*LISTED ENTRIES*

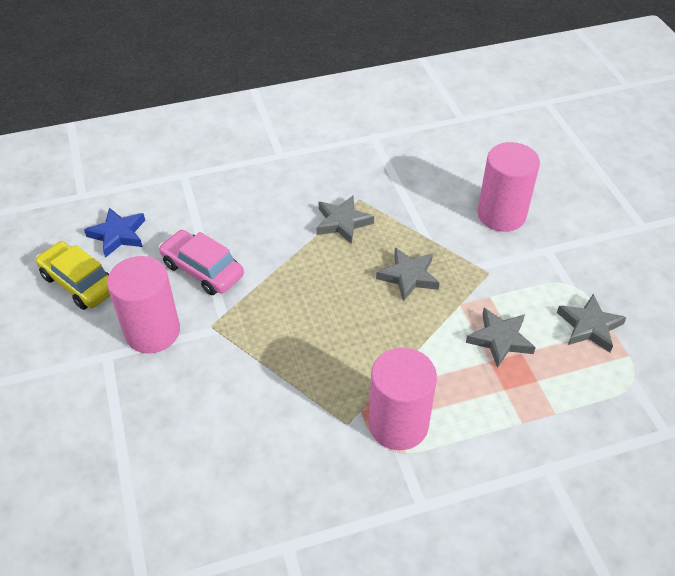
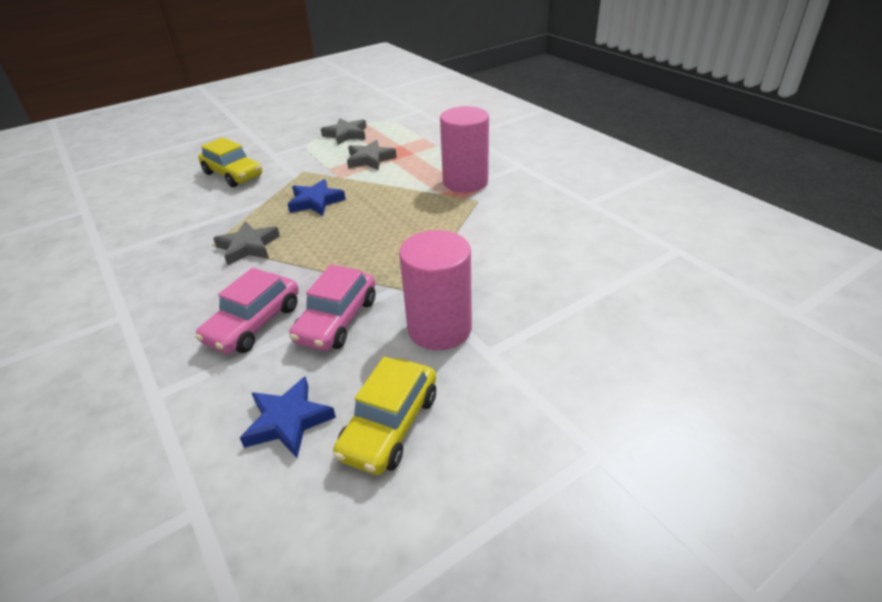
camera: 105 degrees left, 10 degrees down
(228, 222) = (254, 323): none -> pink car
(408, 276) = (315, 202): grey star -> blue star
(501, 215) = (233, 174): pink cylinder -> yellow car

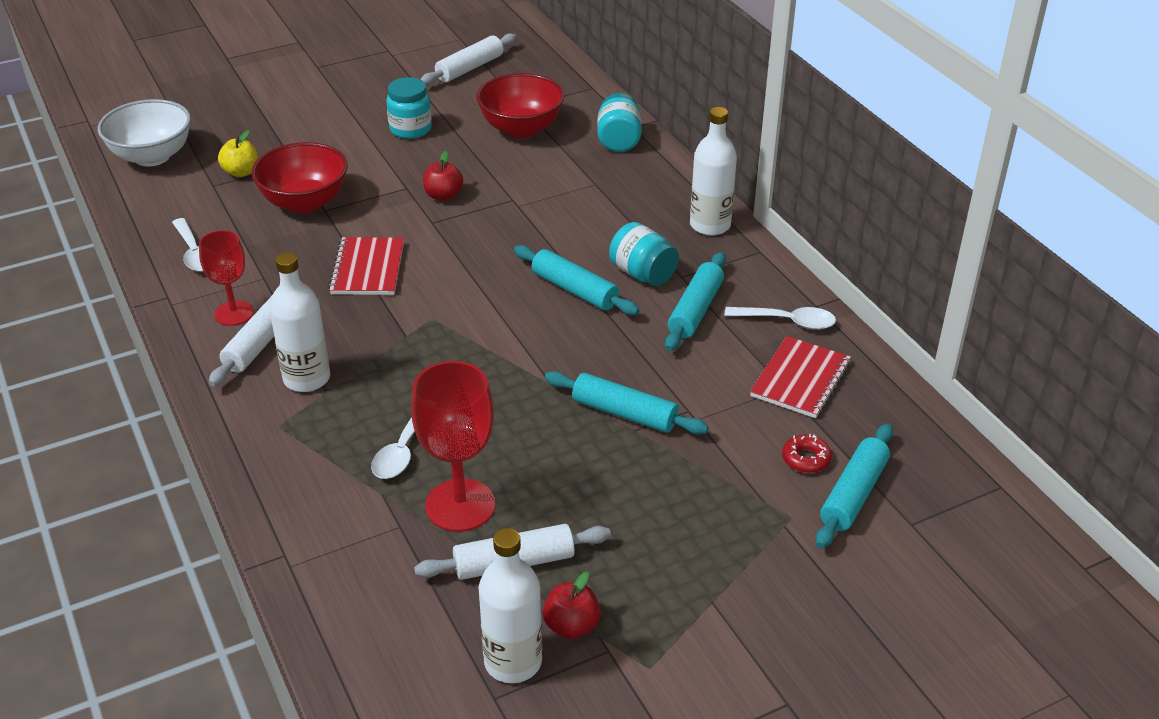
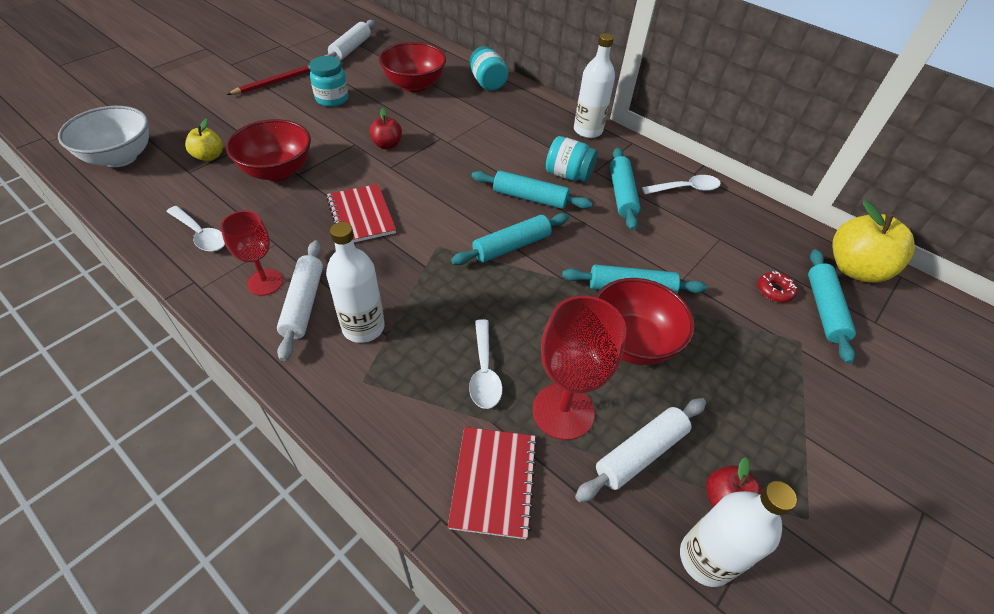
camera: 25 degrees left, 10 degrees up
(357, 97) = (276, 82): none -> red pencil
(515, 337) = (511, 246): none -> turquoise rolling pin
(583, 465) = (632, 342): none -> red bowl
(800, 379) = (725, 229): red notebook -> red notebook (494, 482)
(941, 463) = (855, 269): none -> yellow apple

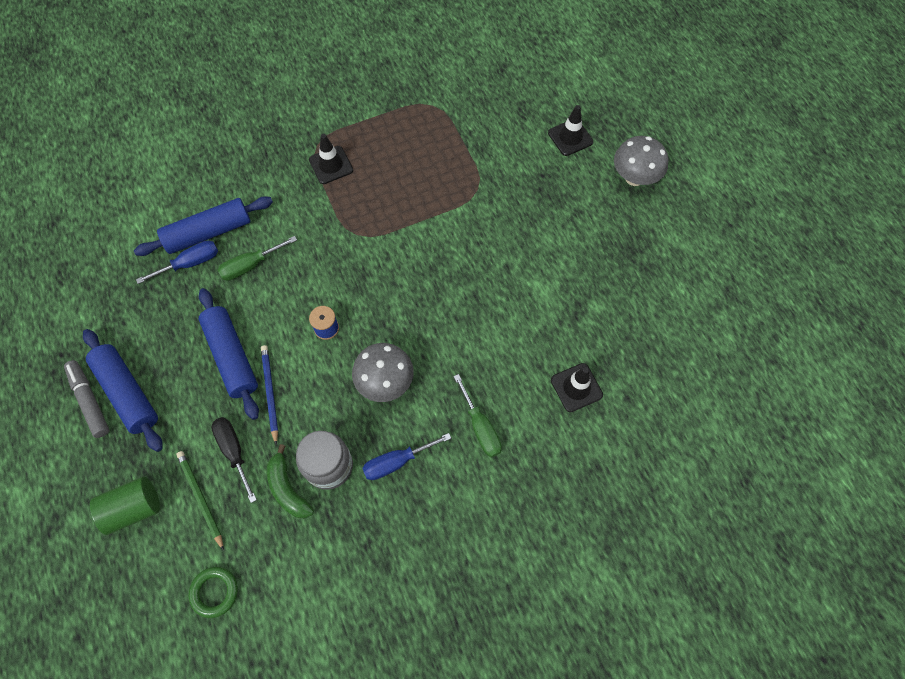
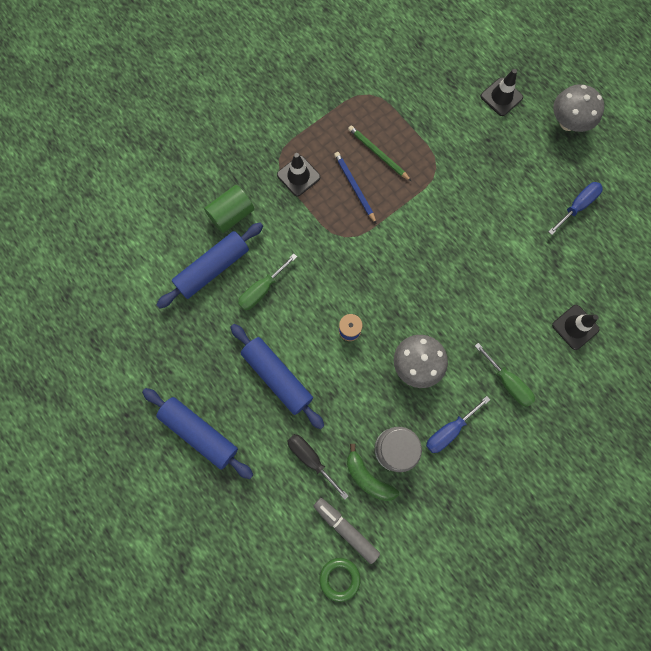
camera: 15 degrees left, 10 degrees up
(90, 400) = (169, 449): grey marker -> grey marker (346, 529)
(134, 508) = (245, 530): green cylinder -> green cylinder (231, 215)
(190, 263) = (208, 301): blue screwdriver -> blue screwdriver (577, 206)
(200, 498) = (298, 506): green pencil -> green pencil (378, 154)
(270, 393) = (322, 400): blue pencil -> blue pencil (354, 187)

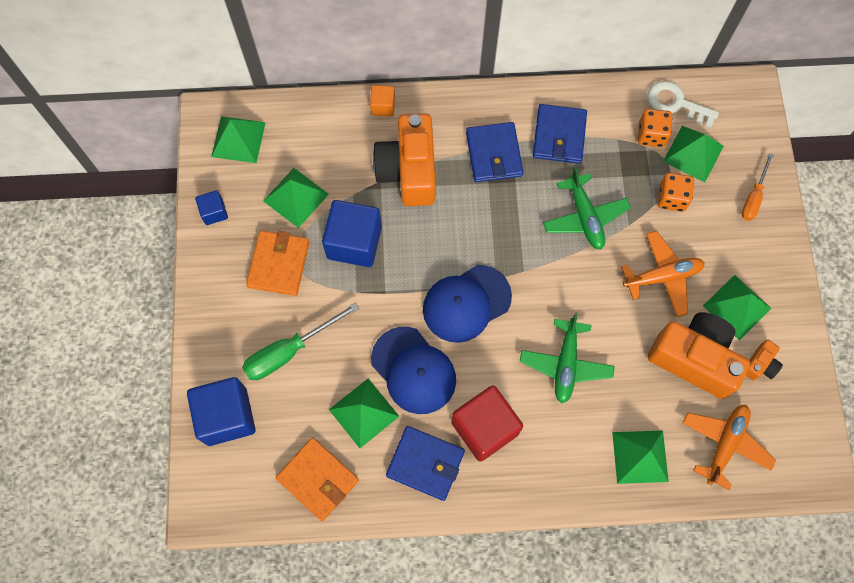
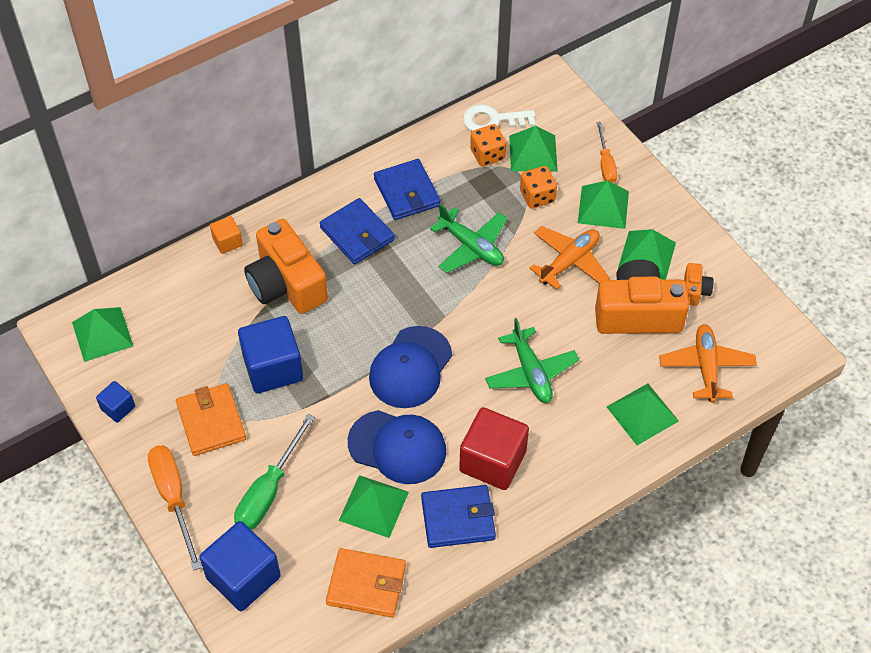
camera: 30 degrees left, 15 degrees down
(212, 316) = (174, 498): none -> orange screwdriver
(296, 197) = (191, 357): green pyramid -> green pyramid (603, 207)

*WHAT NEEDS TO BE DONE*
Leaving every picture out, repeat each line of the material exactly.

*RESPONSE TO THE TASK*
camera: 105 degrees left, 10 degrees down
(228, 222) = (254, 323): none -> pink car
(408, 276) = (315, 202): grey star -> blue star
(501, 215) = (233, 174): pink cylinder -> yellow car

camera: 25 degrees left, 10 degrees up
(357, 97) = (276, 82): none -> red pencil
(515, 337) = (511, 246): none -> turquoise rolling pin
(583, 465) = (632, 342): none -> red bowl
(800, 379) = (725, 229): red notebook -> red notebook (494, 482)
(941, 463) = (855, 269): none -> yellow apple

camera: 15 degrees left, 10 degrees up
(90, 400) = (169, 449): grey marker -> grey marker (346, 529)
(134, 508) = (245, 530): green cylinder -> green cylinder (231, 215)
(190, 263) = (208, 301): blue screwdriver -> blue screwdriver (577, 206)
(200, 498) = (298, 506): green pencil -> green pencil (378, 154)
(270, 393) = (322, 400): blue pencil -> blue pencil (354, 187)

camera: 30 degrees left, 15 degrees down
(212, 316) = (174, 498): none -> orange screwdriver
(296, 197) = (191, 357): green pyramid -> green pyramid (603, 207)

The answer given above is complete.